Your goal: Exactly the lines from the one with "green toothbrush: 3 -> 2" through the final line of the entries, and nothing else, should appear in the answer; no pictures go in it.

Information shown:

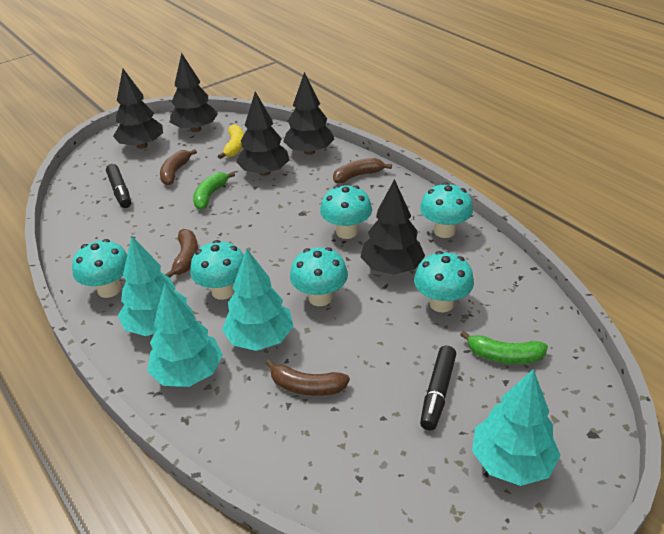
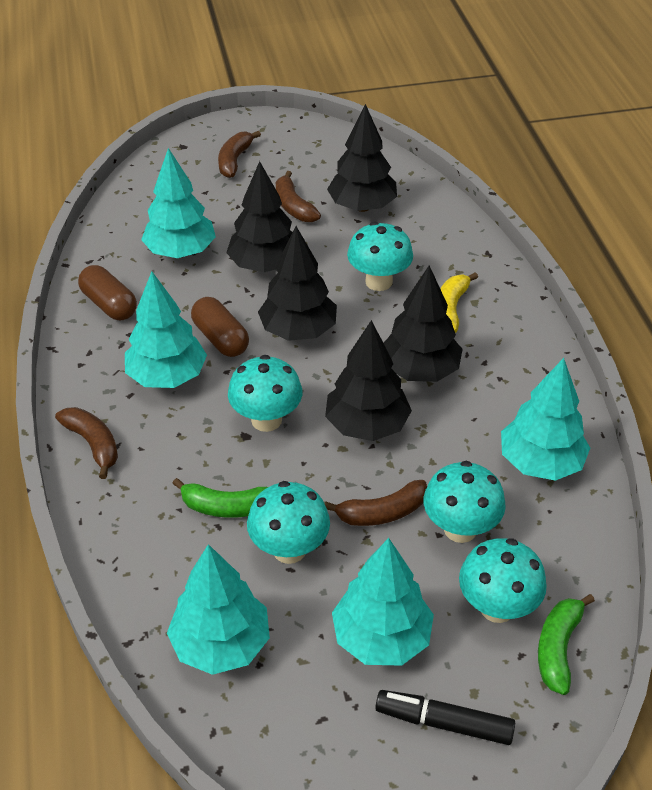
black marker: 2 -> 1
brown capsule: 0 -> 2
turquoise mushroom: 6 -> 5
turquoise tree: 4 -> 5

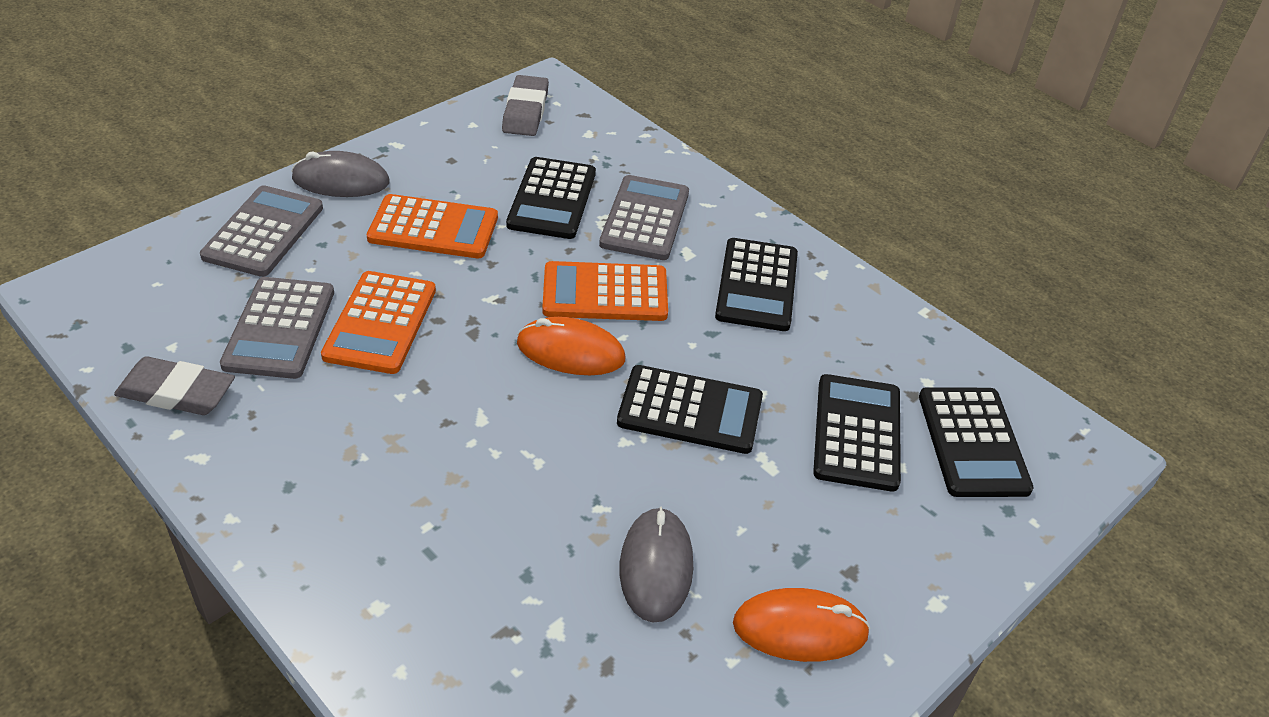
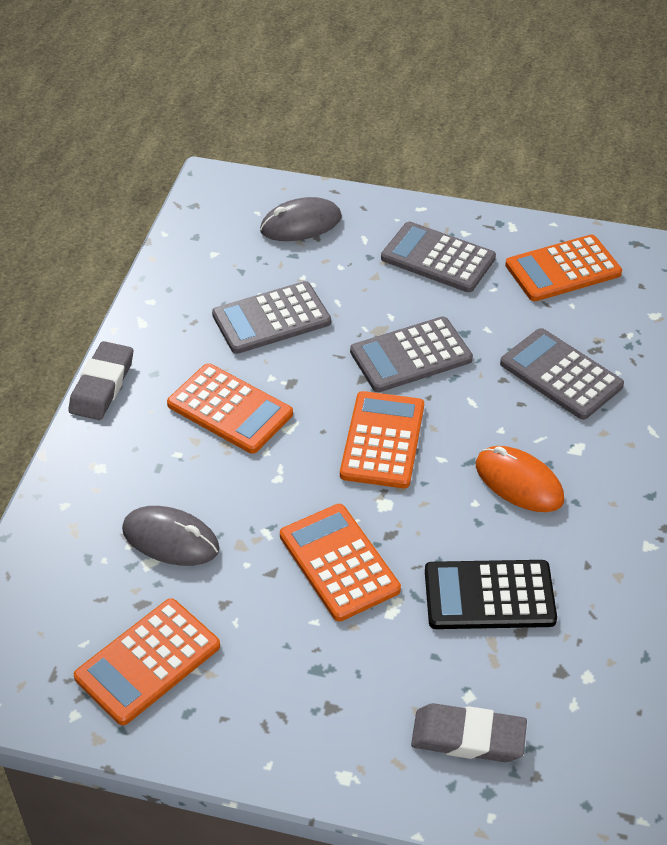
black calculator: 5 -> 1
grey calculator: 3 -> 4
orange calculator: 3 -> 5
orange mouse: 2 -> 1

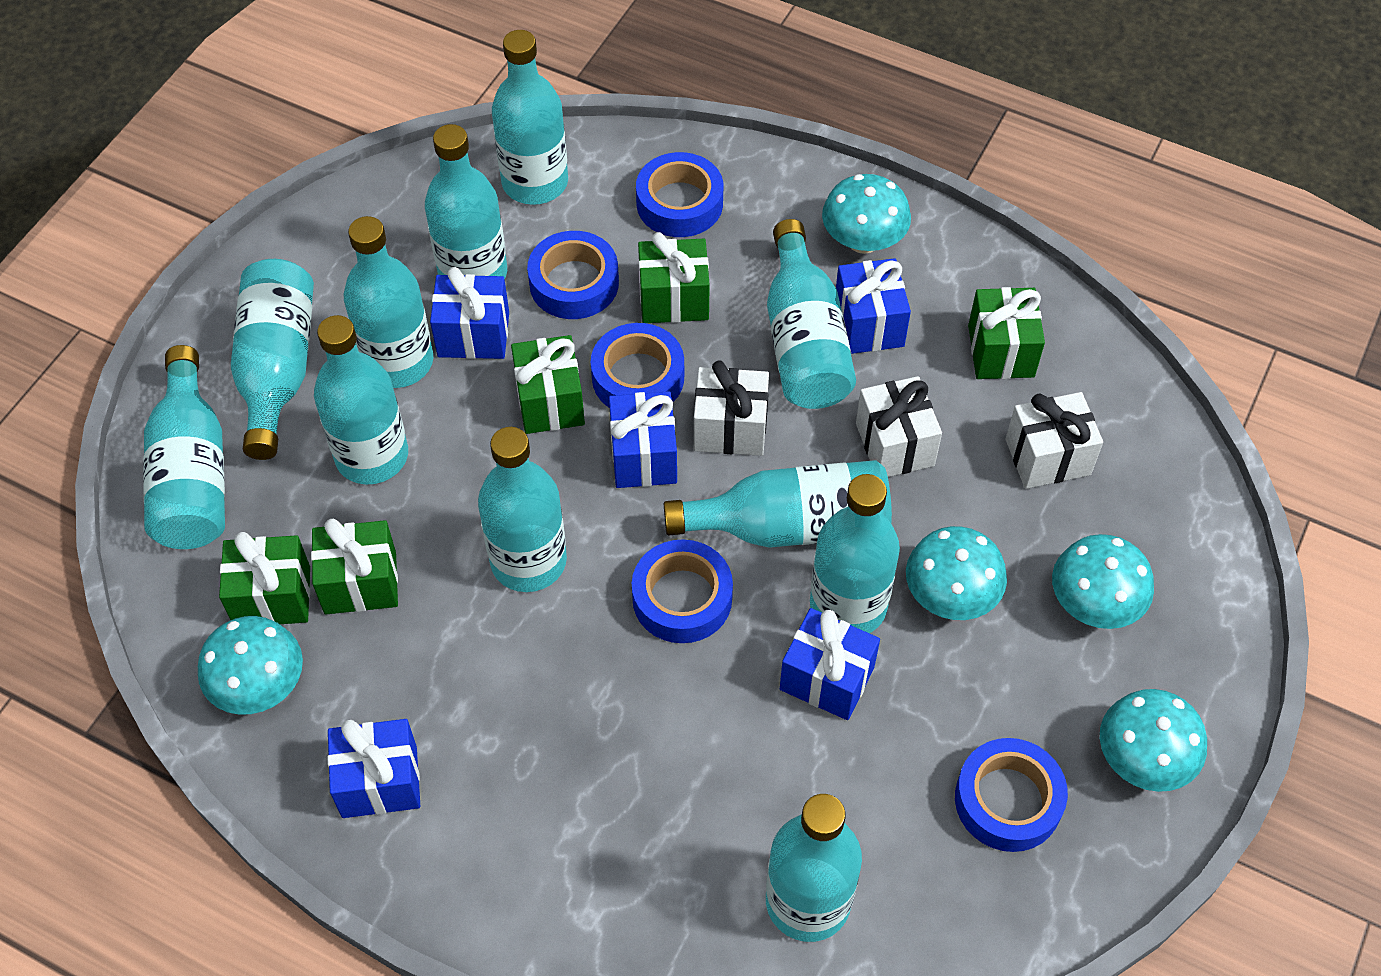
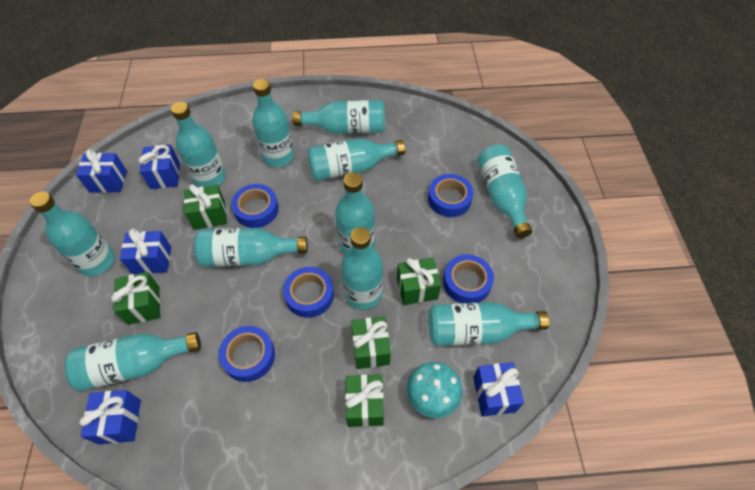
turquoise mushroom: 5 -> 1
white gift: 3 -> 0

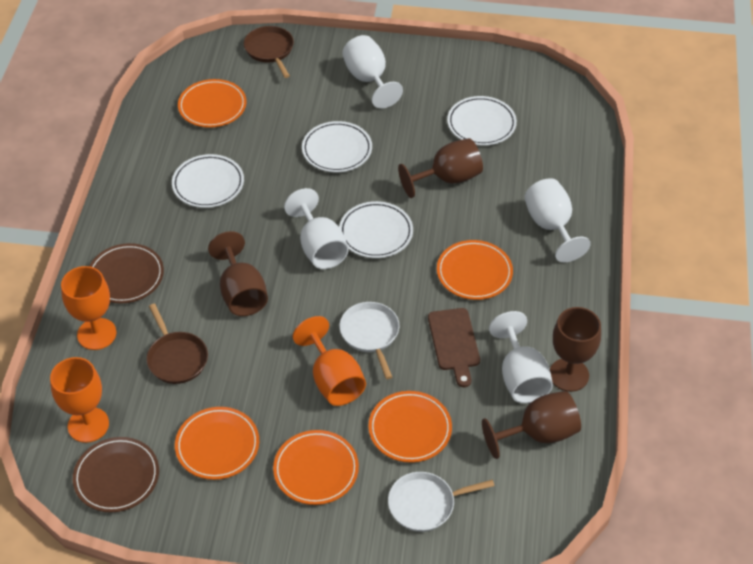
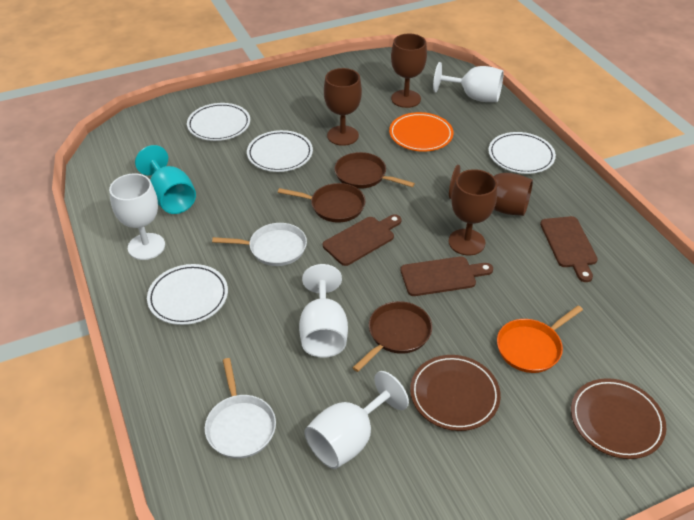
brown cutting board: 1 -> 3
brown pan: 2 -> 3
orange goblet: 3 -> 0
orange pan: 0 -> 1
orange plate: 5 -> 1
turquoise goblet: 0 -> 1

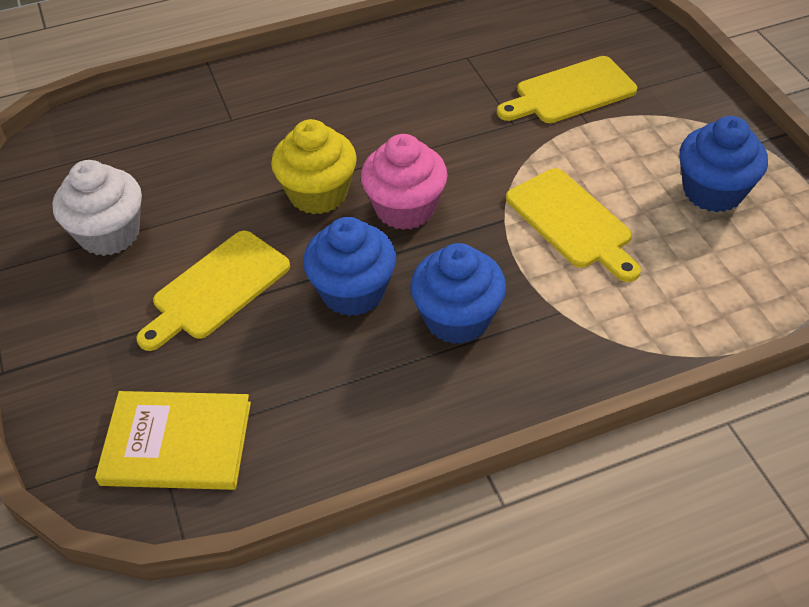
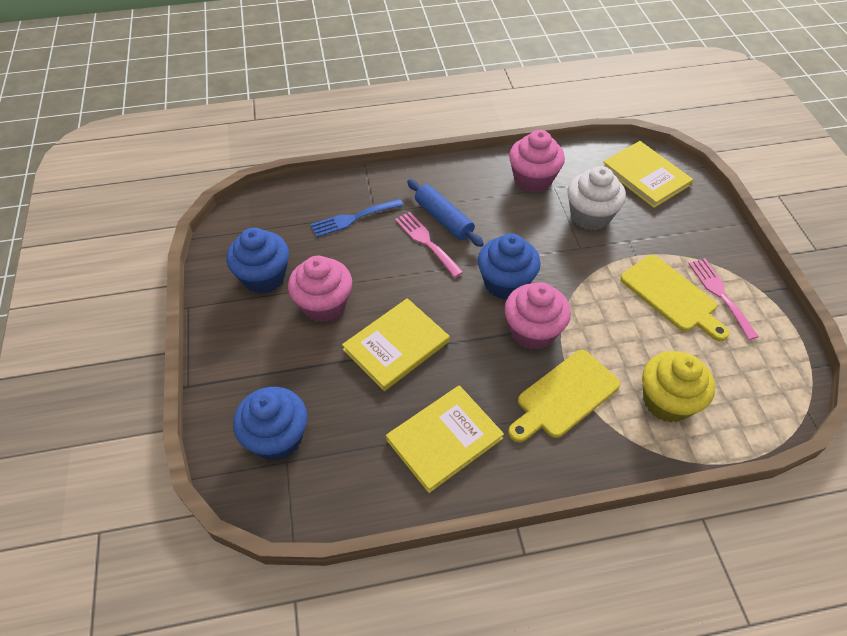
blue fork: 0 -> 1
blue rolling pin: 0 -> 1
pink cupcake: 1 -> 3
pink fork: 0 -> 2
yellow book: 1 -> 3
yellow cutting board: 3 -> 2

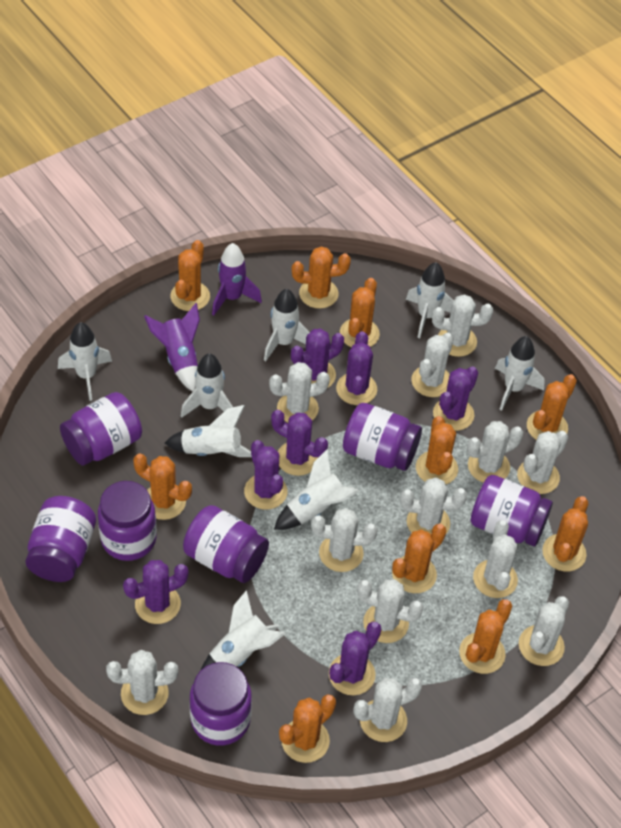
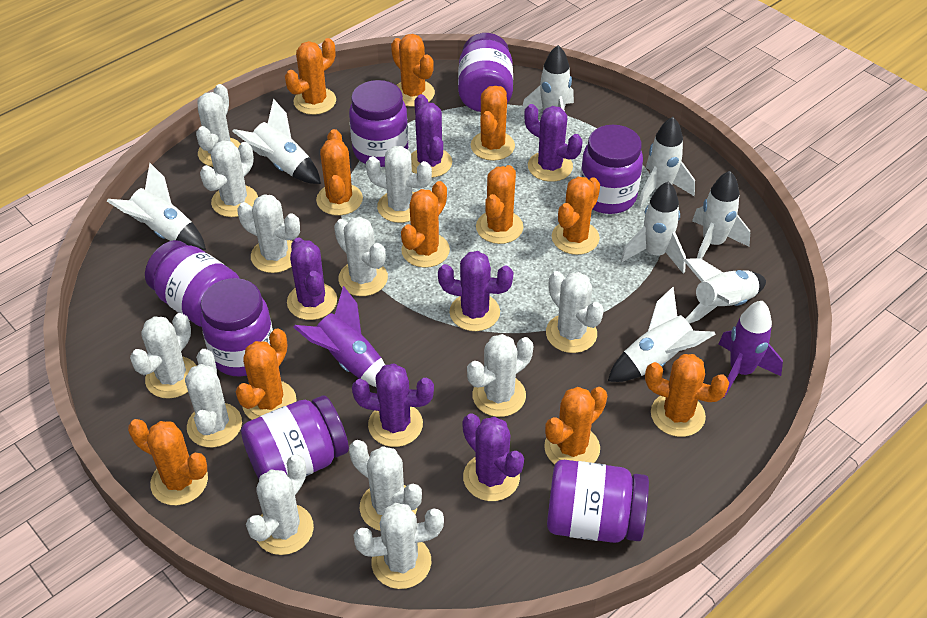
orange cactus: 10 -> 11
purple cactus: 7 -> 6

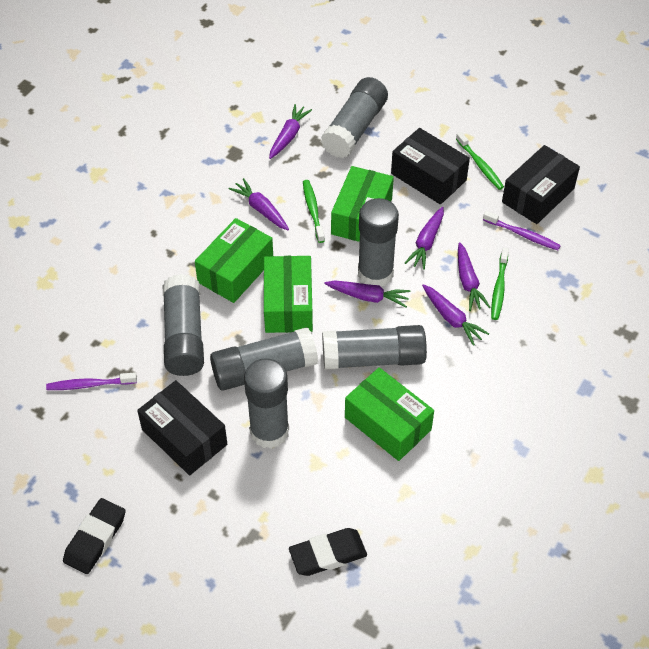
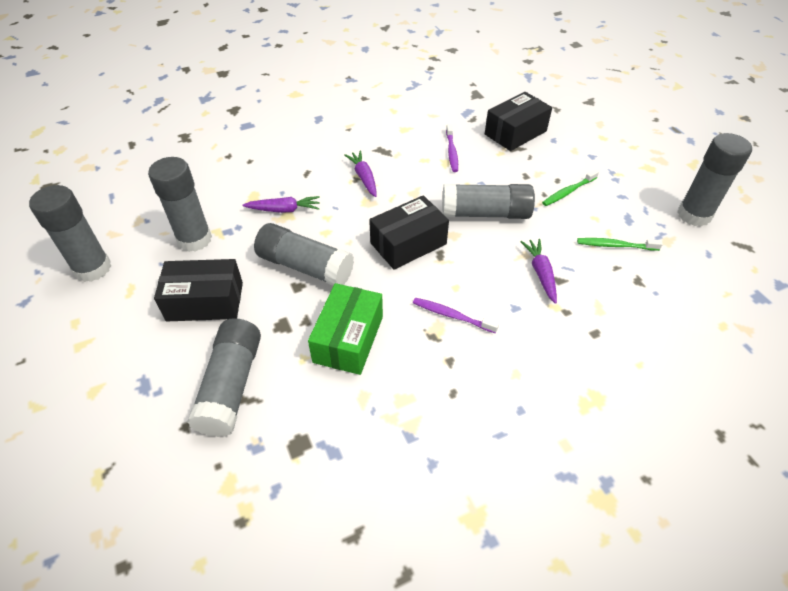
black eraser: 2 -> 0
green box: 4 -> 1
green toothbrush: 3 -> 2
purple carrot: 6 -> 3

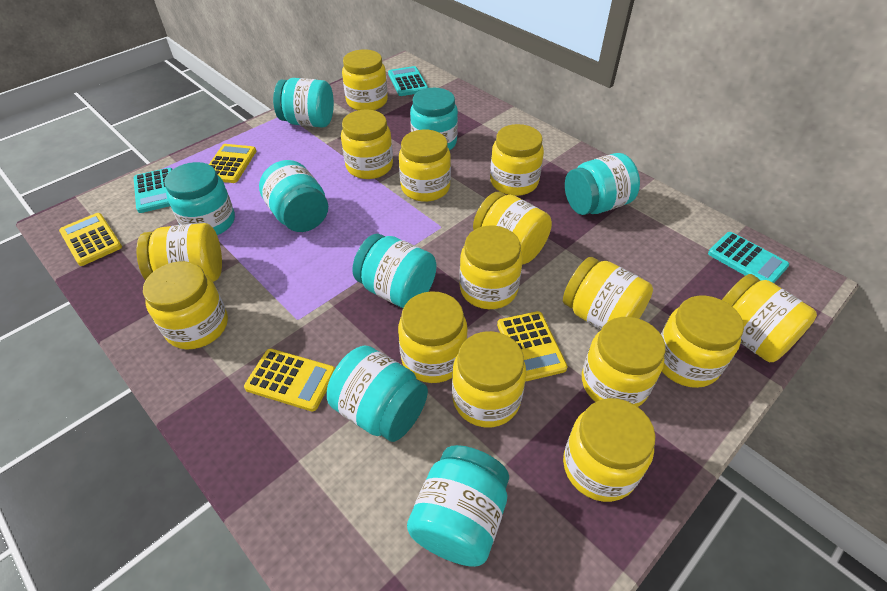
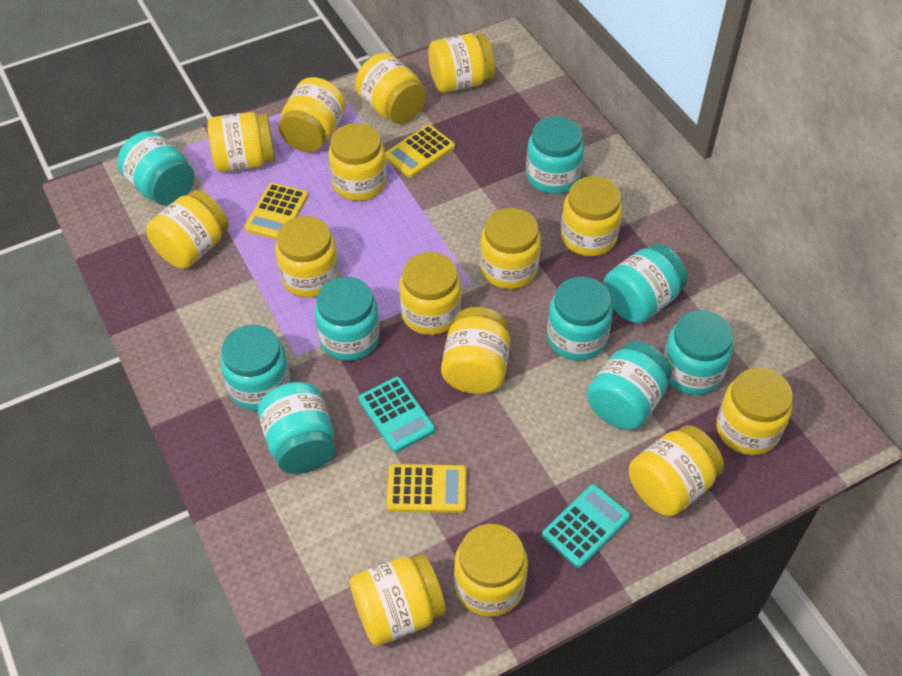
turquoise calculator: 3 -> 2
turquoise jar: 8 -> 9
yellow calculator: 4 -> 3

Result:
green toothbrush: 3 -> 2
purple carrot: 6 -> 3

turquoise calculator: 3 -> 2
turquoise jar: 8 -> 9
yellow calculator: 4 -> 3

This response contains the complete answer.